Exact copies of the records below are required.

(Saved data entries)
'''
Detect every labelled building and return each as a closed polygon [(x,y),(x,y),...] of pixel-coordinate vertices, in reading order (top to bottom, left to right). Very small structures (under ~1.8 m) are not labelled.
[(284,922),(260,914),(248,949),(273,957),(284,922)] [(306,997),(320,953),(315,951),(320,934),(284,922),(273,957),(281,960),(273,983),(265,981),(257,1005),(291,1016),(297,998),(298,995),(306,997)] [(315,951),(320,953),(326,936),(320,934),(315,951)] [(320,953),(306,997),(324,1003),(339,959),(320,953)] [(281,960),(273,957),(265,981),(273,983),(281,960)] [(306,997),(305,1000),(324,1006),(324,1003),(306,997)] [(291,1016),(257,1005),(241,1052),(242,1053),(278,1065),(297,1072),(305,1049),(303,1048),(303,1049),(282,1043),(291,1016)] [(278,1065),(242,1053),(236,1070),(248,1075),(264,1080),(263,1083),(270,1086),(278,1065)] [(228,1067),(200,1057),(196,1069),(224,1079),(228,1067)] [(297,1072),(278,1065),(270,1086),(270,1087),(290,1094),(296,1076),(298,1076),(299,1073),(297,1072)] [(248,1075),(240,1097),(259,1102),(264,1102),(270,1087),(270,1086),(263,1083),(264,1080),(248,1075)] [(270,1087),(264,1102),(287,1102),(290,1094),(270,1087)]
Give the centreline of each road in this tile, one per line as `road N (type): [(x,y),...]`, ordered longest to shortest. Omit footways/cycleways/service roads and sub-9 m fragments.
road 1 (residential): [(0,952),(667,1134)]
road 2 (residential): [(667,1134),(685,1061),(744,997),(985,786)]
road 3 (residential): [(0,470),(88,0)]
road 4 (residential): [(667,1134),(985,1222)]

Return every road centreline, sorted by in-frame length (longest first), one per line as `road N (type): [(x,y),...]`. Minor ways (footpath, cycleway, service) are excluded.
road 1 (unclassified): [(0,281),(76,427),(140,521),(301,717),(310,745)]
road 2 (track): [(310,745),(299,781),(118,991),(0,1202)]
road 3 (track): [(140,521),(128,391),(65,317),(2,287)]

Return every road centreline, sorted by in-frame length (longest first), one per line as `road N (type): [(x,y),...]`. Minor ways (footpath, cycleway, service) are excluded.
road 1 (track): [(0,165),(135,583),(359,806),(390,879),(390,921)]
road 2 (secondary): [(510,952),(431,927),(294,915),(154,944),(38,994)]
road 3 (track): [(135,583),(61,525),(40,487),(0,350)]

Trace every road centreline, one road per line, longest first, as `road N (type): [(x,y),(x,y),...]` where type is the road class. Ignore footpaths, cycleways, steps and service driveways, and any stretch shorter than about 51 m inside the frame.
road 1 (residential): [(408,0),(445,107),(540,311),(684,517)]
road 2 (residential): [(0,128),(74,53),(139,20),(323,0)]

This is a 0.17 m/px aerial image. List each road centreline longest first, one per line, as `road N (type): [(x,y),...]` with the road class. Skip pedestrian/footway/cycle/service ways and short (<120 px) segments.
'''
(Exercise solution):
Detect every labelled building and return each as a closed polygon [(x,y),(x,y),...] of pixel-coordinate vertices, in reading order (top to bottom, left to right). Very small structures (under ~1.8 m) are not labelled.
[(284,922),(260,914),(248,949),(273,957),(284,922)] [(306,997),(320,953),(315,951),(320,934),(284,922),(273,957),(281,960),(273,983),(265,981),(257,1005),(291,1016),(297,998),(298,995),(306,997)] [(315,951),(320,953),(326,936),(320,934),(315,951)] [(320,953),(306,997),(324,1003),(339,959),(320,953)] [(281,960),(273,957),(265,981),(273,983),(281,960)] [(306,997),(305,1000),(324,1006),(324,1003),(306,997)] [(291,1016),(257,1005),(241,1052),(242,1053),(278,1065),(297,1072),(305,1049),(303,1048),(303,1049),(282,1043),(291,1016)] [(278,1065),(242,1053),(236,1070),(248,1075),(264,1080),(263,1083),(270,1086),(278,1065)] [(228,1067),(200,1057),(196,1069),(224,1079),(228,1067)] [(297,1072),(278,1065),(270,1086),(270,1087),(290,1094),(296,1076),(298,1076),(299,1073),(297,1072)] [(248,1075),(240,1097),(259,1102),(264,1102),(270,1087),(270,1086),(263,1083),(264,1080),(248,1075)] [(270,1087),(264,1102),(287,1102),(290,1094),(270,1087)]
Give the centreline of each road in this tile, one per line as `road N (type): [(x,y),...]`, ordered longest to shortest. Omit footways/cycleways/service roads and sub-9 m fragments.
road 1 (residential): [(0,952),(667,1134)]
road 2 (residential): [(667,1134),(685,1061),(744,997),(985,786)]
road 3 (residential): [(0,470),(88,0)]
road 4 (residential): [(667,1134),(985,1222)]

Return every road centreline, sorted by in-frame length (longest first), one per line as `road N (type): [(x,y),...]`. Minor ways (footpath, cycleway, service) are excluded.
road 1 (unclassified): [(0,281),(76,427),(140,521),(301,717),(310,745)]
road 2 (track): [(310,745),(299,781),(118,991),(0,1202)]
road 3 (track): [(140,521),(128,391),(65,317),(2,287)]

Return every road centreline, sorted by in-frame length (longest first), one per line as `road N (type): [(x,y),...]`. Minor ways (footpath, cycleway, service) are excluded.
road 1 (track): [(0,165),(135,583),(359,806),(390,879),(390,921)]
road 2 (secondary): [(510,952),(431,927),(294,915),(154,944),(38,994)]
road 3 (track): [(135,583),(61,525),(40,487),(0,350)]

Trace every road centreline, one road per line, longest first, as `road N (type): [(x,y),(x,y),...]` where type is the road class. Ignore footpaths, cycleways, steps and service driveways, and any stretch shorter than about 51 m inside the frame.
road 1 (residential): [(408,0),(445,107),(540,311),(684,517)]
road 2 (residential): [(0,128),(74,53),(139,20),(323,0)]

This is a 0.17 m/px aerial image. List each road centreline longest first, one per line, as `road N (type): [(x,y),...]` with the road class. Skip pedestrian/footway/cycle/service ways and short (<120 px) segments.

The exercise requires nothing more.